▸ Set task
Please count the lines in the items below that contain the string "element", with case counting, and reply with the number alone.

[A block of data]

===============

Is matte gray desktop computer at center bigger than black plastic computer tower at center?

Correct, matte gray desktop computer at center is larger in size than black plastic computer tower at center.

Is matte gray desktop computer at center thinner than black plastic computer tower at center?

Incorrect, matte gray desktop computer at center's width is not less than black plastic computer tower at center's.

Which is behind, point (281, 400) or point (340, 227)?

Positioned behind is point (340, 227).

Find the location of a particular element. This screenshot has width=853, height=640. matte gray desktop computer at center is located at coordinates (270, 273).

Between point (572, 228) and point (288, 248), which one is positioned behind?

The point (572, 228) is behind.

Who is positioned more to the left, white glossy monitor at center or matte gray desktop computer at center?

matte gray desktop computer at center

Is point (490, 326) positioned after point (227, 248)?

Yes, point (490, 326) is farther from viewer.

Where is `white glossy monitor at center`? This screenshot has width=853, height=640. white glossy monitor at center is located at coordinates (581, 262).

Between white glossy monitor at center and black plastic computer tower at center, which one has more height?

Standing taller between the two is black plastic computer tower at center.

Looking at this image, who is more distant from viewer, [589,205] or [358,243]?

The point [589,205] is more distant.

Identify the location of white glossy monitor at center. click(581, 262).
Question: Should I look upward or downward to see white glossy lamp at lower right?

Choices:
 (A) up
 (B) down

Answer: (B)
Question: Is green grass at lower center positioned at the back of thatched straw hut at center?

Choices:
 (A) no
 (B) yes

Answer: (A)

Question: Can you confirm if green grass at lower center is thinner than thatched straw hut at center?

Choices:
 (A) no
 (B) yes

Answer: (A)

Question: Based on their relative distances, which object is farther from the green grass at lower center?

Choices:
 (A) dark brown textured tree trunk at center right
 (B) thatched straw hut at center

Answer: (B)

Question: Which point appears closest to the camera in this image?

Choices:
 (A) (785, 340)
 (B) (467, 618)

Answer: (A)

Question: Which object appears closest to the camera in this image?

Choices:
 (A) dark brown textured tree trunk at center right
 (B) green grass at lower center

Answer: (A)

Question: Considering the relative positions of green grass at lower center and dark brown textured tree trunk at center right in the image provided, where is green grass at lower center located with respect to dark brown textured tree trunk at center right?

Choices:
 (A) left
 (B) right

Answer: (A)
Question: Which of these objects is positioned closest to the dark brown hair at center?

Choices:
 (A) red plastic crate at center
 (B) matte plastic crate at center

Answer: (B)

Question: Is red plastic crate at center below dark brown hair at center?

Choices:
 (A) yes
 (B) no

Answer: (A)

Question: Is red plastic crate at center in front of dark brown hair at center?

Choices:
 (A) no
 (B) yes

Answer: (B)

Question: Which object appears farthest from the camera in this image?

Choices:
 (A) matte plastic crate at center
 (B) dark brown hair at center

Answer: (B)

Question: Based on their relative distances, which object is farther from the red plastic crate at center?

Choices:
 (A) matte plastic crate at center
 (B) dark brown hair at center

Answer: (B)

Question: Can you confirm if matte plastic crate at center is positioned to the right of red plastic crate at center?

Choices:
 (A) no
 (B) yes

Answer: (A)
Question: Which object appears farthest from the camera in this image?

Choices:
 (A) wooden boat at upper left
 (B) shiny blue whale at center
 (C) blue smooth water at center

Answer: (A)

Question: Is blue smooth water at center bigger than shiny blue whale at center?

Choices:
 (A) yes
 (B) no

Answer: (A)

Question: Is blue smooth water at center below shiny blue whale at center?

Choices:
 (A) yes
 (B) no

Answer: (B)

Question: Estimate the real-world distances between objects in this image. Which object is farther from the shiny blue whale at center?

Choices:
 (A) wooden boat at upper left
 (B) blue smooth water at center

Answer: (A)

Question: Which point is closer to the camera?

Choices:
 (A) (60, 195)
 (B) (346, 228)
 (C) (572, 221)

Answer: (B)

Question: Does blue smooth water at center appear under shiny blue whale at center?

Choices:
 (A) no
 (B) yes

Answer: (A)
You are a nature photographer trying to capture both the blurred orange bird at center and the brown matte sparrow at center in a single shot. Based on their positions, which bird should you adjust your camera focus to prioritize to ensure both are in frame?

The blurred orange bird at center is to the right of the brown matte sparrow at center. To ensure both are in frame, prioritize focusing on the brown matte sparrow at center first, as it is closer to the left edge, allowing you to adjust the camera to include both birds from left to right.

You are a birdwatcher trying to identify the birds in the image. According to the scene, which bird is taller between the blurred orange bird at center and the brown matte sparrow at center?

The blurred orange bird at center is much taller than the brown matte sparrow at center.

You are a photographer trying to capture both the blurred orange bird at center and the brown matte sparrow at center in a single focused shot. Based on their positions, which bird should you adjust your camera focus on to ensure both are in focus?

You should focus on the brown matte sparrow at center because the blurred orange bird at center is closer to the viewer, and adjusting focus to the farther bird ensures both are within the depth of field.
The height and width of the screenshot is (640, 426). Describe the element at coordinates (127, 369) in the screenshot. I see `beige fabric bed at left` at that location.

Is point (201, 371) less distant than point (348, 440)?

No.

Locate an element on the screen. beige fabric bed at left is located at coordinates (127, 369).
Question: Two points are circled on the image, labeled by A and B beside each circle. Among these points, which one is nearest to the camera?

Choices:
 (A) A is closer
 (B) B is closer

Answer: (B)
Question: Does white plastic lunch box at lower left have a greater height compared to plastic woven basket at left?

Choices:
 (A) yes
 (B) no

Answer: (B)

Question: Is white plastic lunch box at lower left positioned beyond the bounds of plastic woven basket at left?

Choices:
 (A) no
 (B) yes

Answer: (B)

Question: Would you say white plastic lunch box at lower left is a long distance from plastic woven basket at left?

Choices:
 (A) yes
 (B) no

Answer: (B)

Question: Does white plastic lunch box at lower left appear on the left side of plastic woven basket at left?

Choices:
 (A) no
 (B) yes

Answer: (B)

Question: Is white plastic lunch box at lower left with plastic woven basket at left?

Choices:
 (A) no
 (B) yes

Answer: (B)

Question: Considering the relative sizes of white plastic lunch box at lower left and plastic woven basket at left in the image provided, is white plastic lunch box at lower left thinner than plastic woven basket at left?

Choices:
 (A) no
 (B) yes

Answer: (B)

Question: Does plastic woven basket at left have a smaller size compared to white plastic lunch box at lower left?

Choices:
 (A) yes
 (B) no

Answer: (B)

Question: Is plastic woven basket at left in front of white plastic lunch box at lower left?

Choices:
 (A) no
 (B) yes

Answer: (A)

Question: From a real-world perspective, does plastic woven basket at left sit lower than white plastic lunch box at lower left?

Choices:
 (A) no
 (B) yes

===============

▸ Reply
3